■ **Your assignment**:
Scan the entries below for the word "rouge". Copy out every line in which it occurs.

■ **Dataset records**:
- - - -
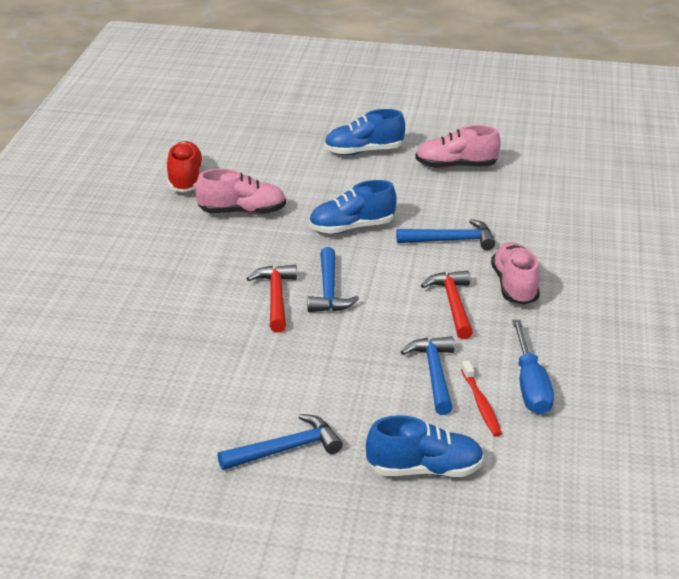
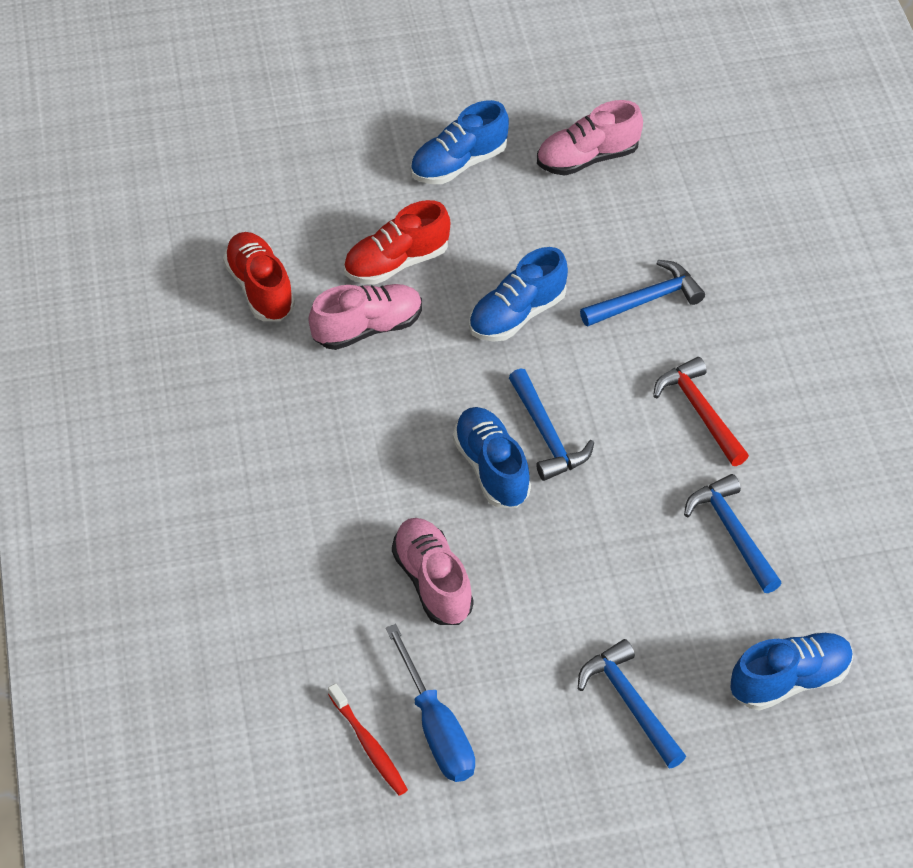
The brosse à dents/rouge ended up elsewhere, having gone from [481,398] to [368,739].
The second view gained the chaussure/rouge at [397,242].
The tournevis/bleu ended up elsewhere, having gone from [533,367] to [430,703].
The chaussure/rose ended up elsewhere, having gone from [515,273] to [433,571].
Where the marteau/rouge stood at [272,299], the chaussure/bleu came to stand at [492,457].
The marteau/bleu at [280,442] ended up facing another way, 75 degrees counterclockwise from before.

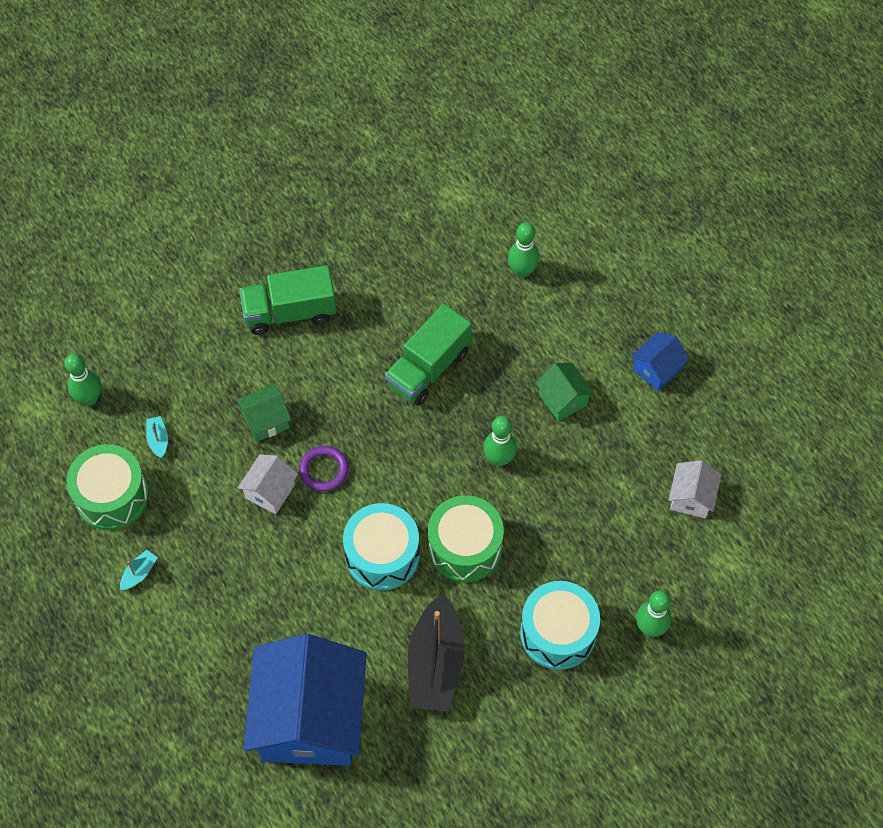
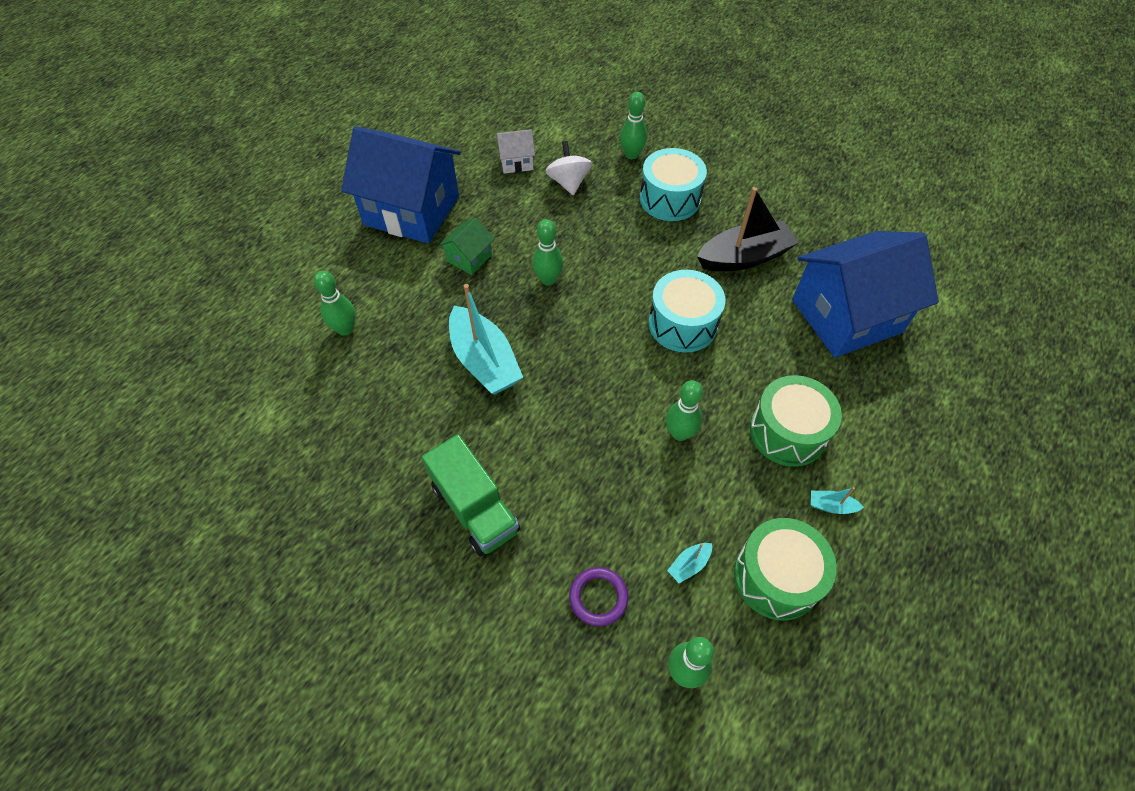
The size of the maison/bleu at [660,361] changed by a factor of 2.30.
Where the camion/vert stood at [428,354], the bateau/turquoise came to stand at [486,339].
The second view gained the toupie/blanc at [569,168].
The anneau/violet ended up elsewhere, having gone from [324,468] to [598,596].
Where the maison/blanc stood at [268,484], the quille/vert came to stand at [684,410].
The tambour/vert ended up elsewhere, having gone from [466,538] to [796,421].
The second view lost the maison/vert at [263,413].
- - - -
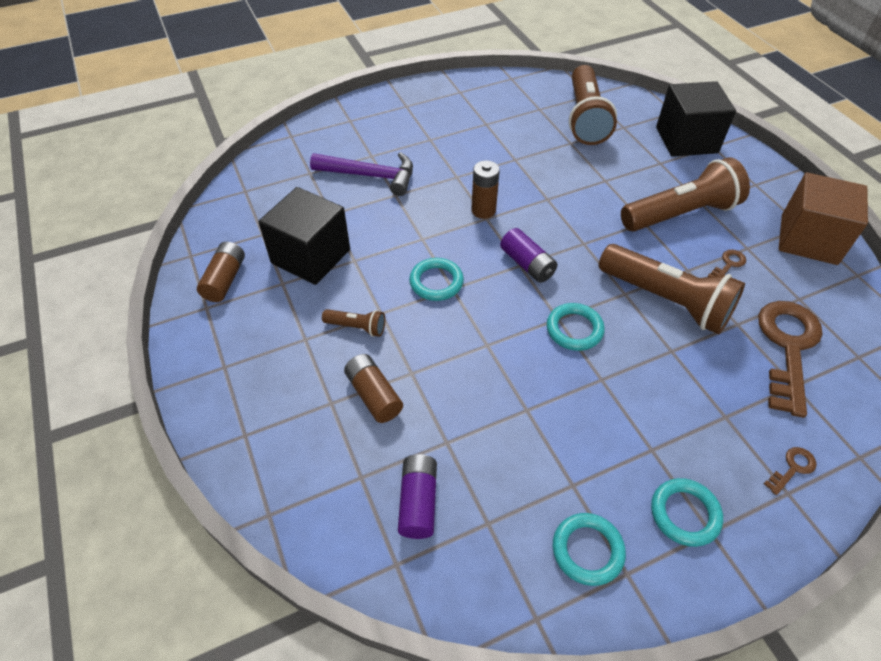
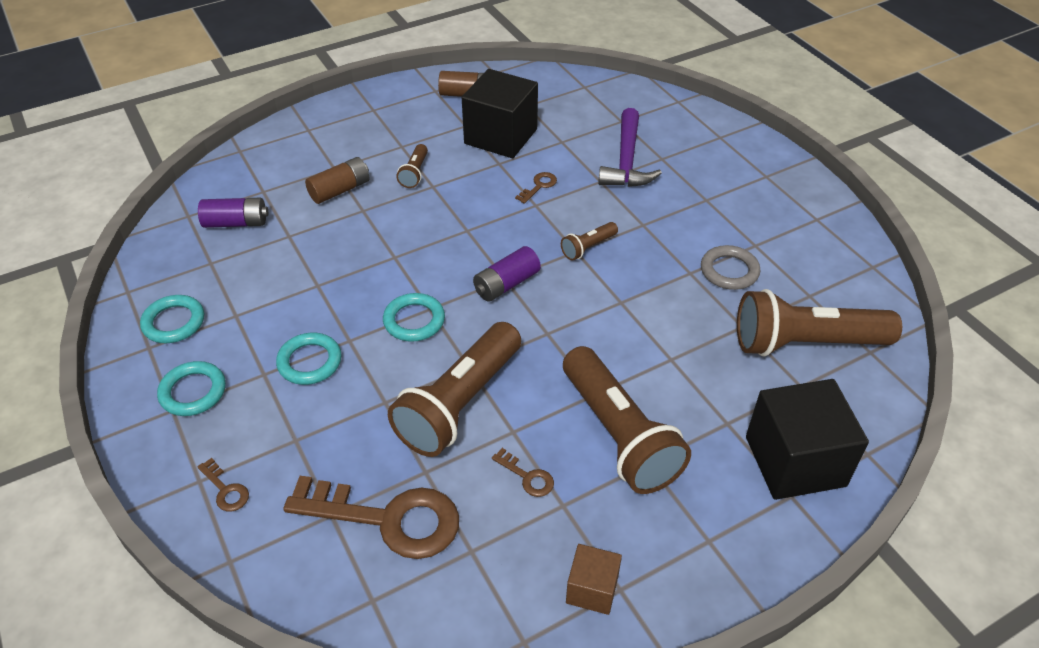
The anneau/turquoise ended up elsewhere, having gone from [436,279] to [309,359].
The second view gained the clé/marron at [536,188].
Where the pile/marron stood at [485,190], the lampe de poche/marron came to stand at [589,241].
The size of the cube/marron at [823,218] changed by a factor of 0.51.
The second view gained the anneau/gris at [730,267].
- - - -
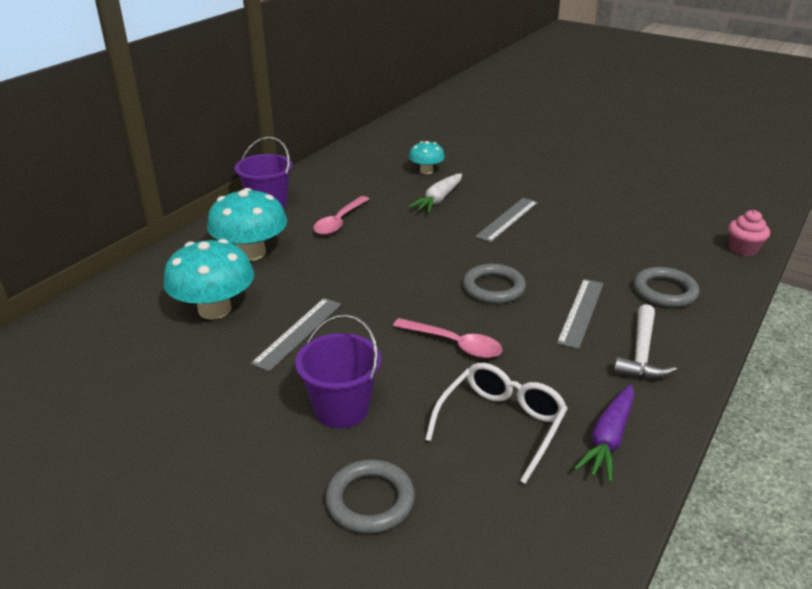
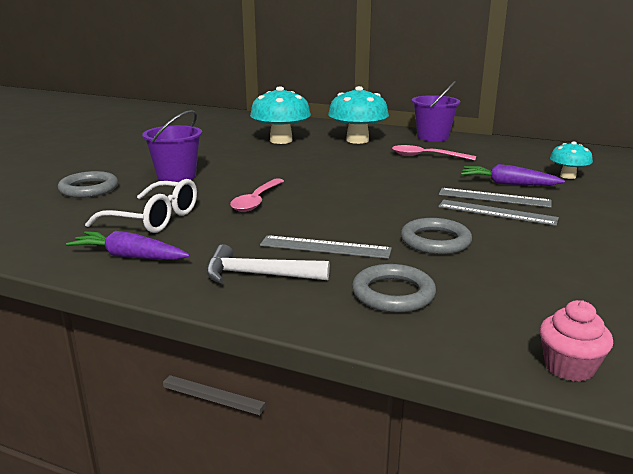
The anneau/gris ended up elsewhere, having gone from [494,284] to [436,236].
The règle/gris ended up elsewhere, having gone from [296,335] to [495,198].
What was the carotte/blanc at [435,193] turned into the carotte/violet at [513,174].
- - - -
■ **Result of the task**:
The brosse à dents/rouge ended up elsewhere, having gone from [481,398] to [368,739].
The second view gained the chaussure/rouge at [397,242].
Where the marteau/rouge stood at [272,299], the chaussure/bleu came to stand at [492,457].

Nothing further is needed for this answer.